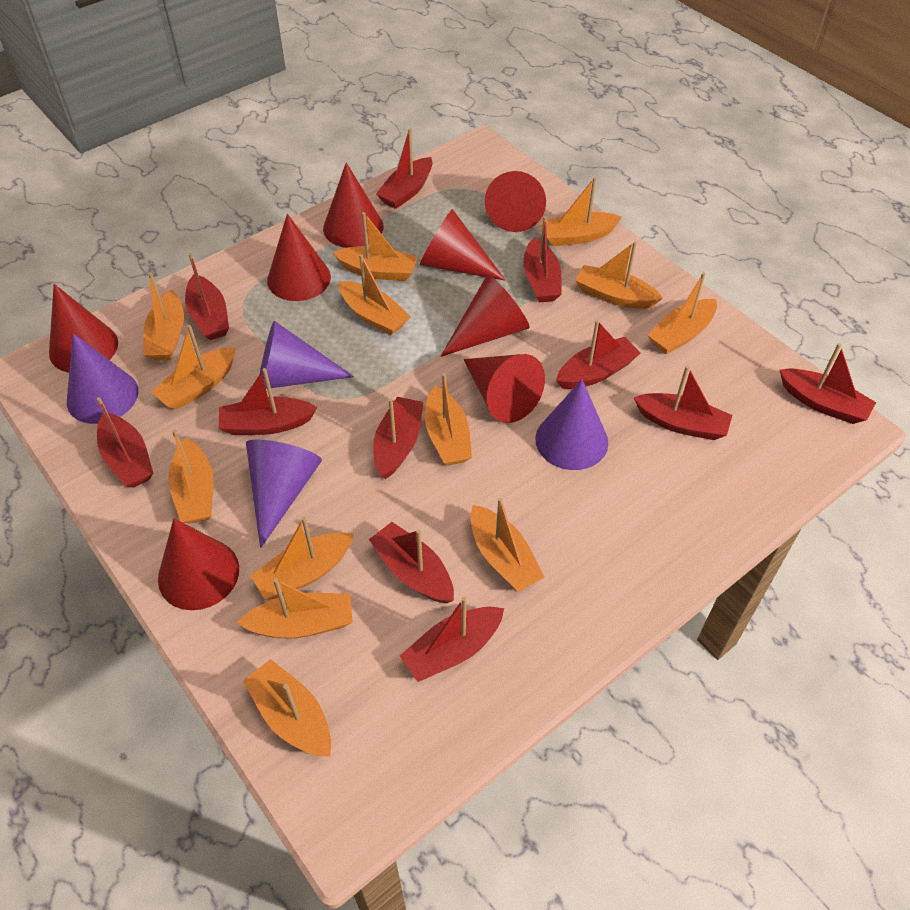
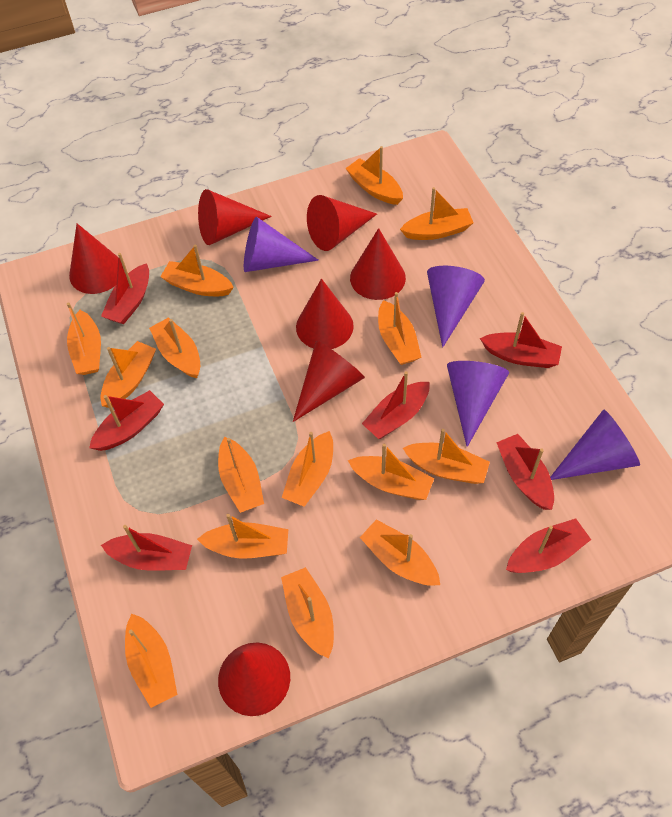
orange boat: 13 -> 15
red boat: 11 -> 7
red cone: 8 -> 7

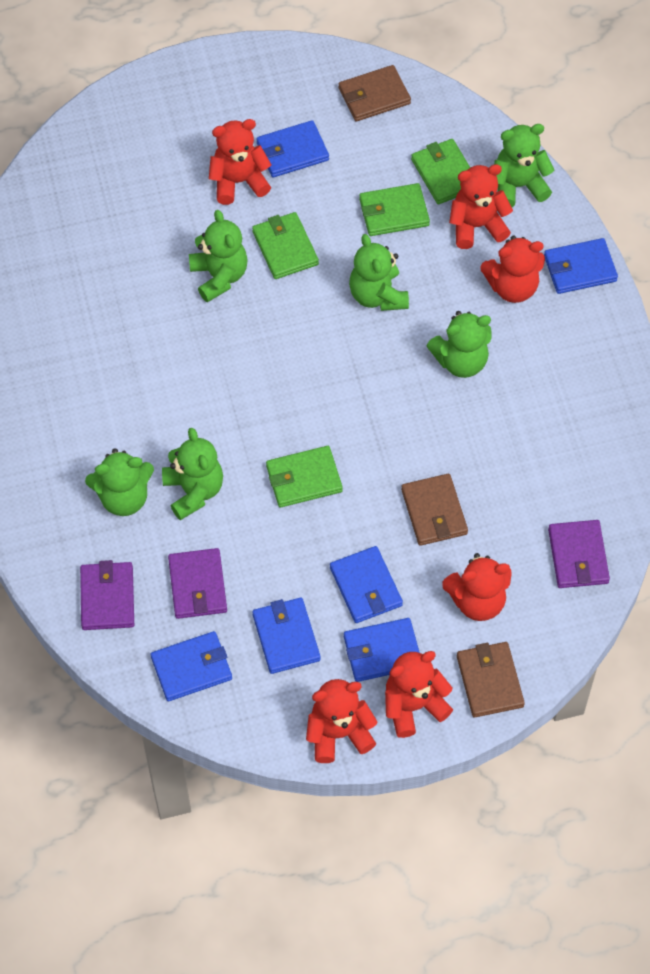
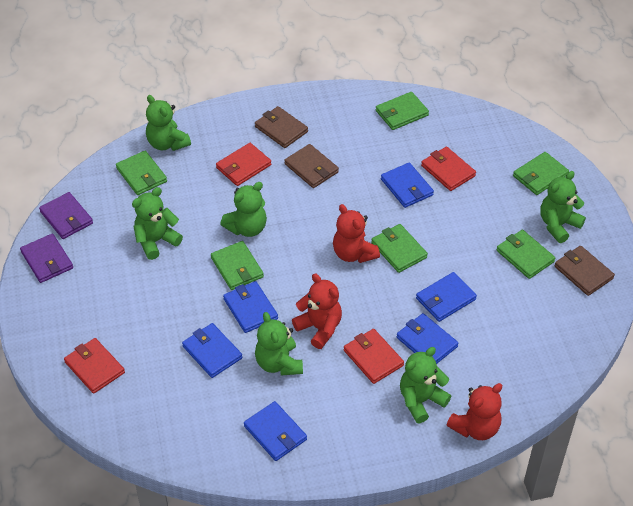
green wallet: 4 -> 6
purple wallet: 3 -> 2
red teddy bear: 6 -> 3
red wallet: 0 -> 4

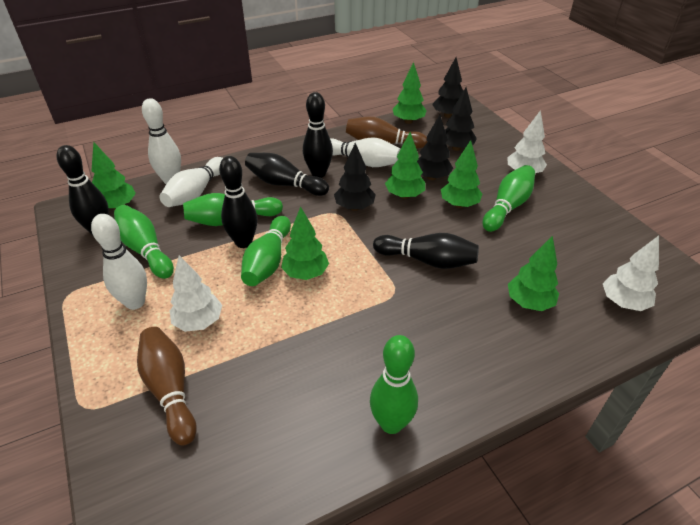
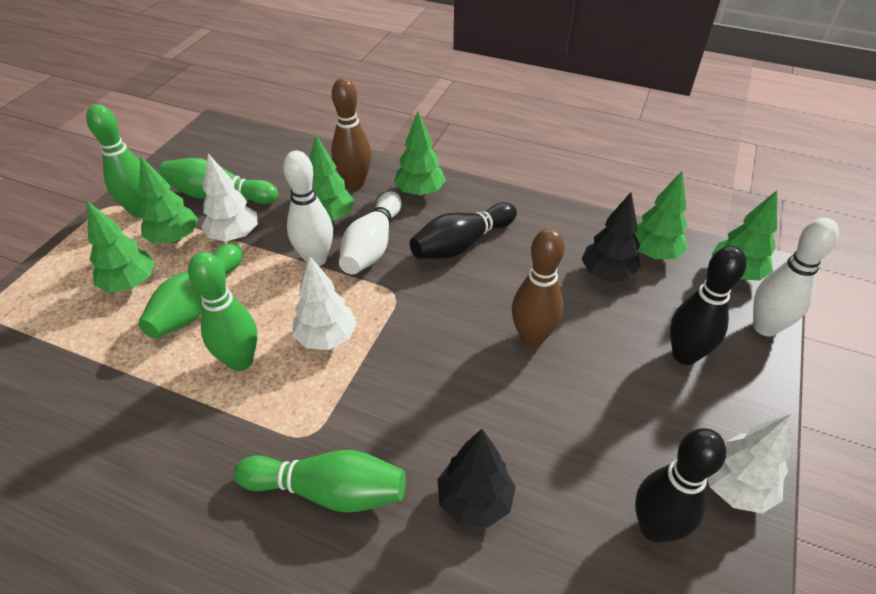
black bowling pin: 5 -> 3
black tree: 4 -> 2
white bowling pin: 4 -> 3

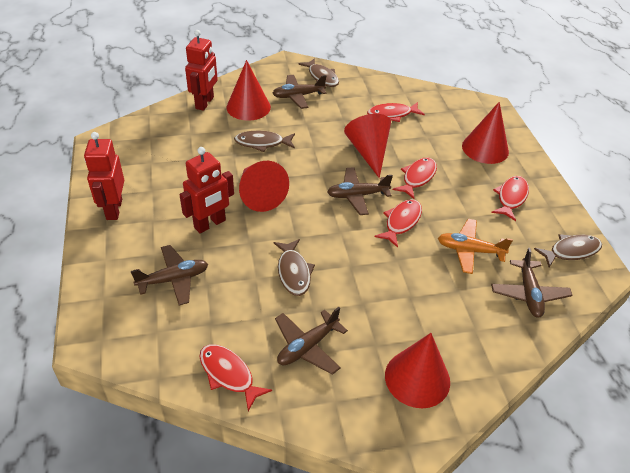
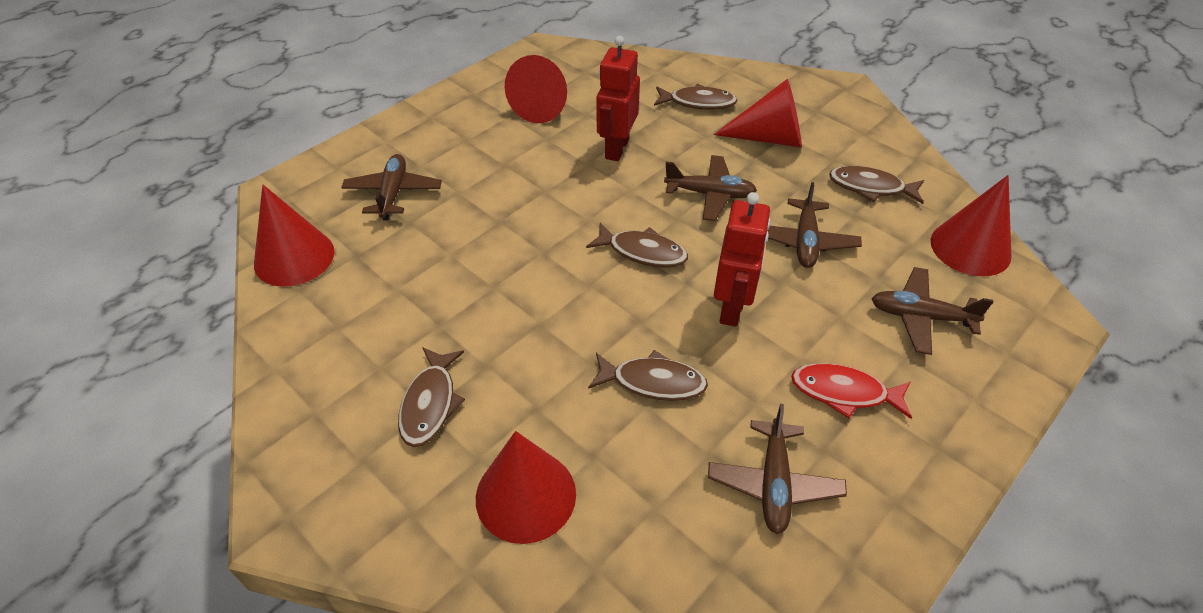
brown fish: 4 -> 5
orange plane: 1 -> 0
red fish: 5 -> 1
red robot: 3 -> 2

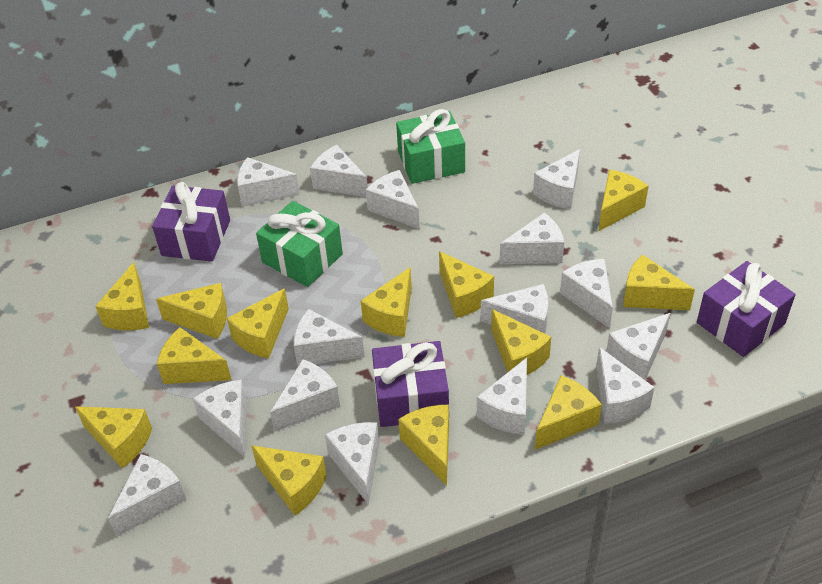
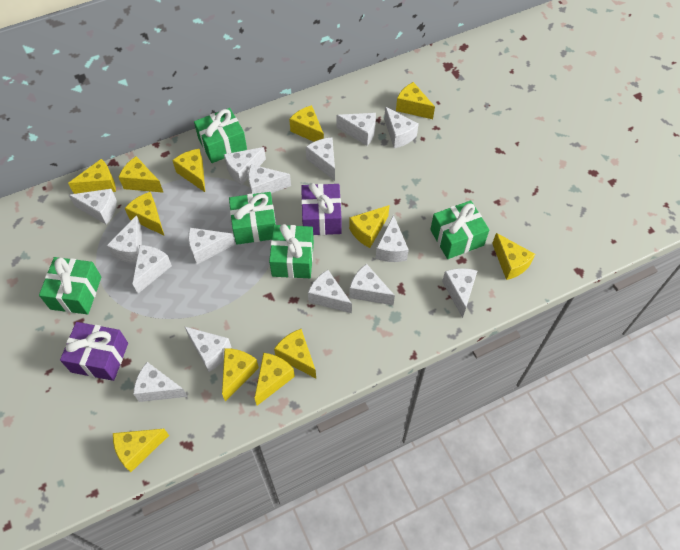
green gift: 2 -> 5
purple gift: 3 -> 2
yellow cheese: 13 -> 12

Work instructions:
To complete this exercise, repeat exactly the lines above from the one holding "brown fish: 4 -> 5" to the end of the listing, both included, and leave the pictures out.

Written solution:
brown fish: 4 -> 5
orange plane: 1 -> 0
red fish: 5 -> 1
red robot: 3 -> 2

green gift: 2 -> 5
purple gift: 3 -> 2
yellow cheese: 13 -> 12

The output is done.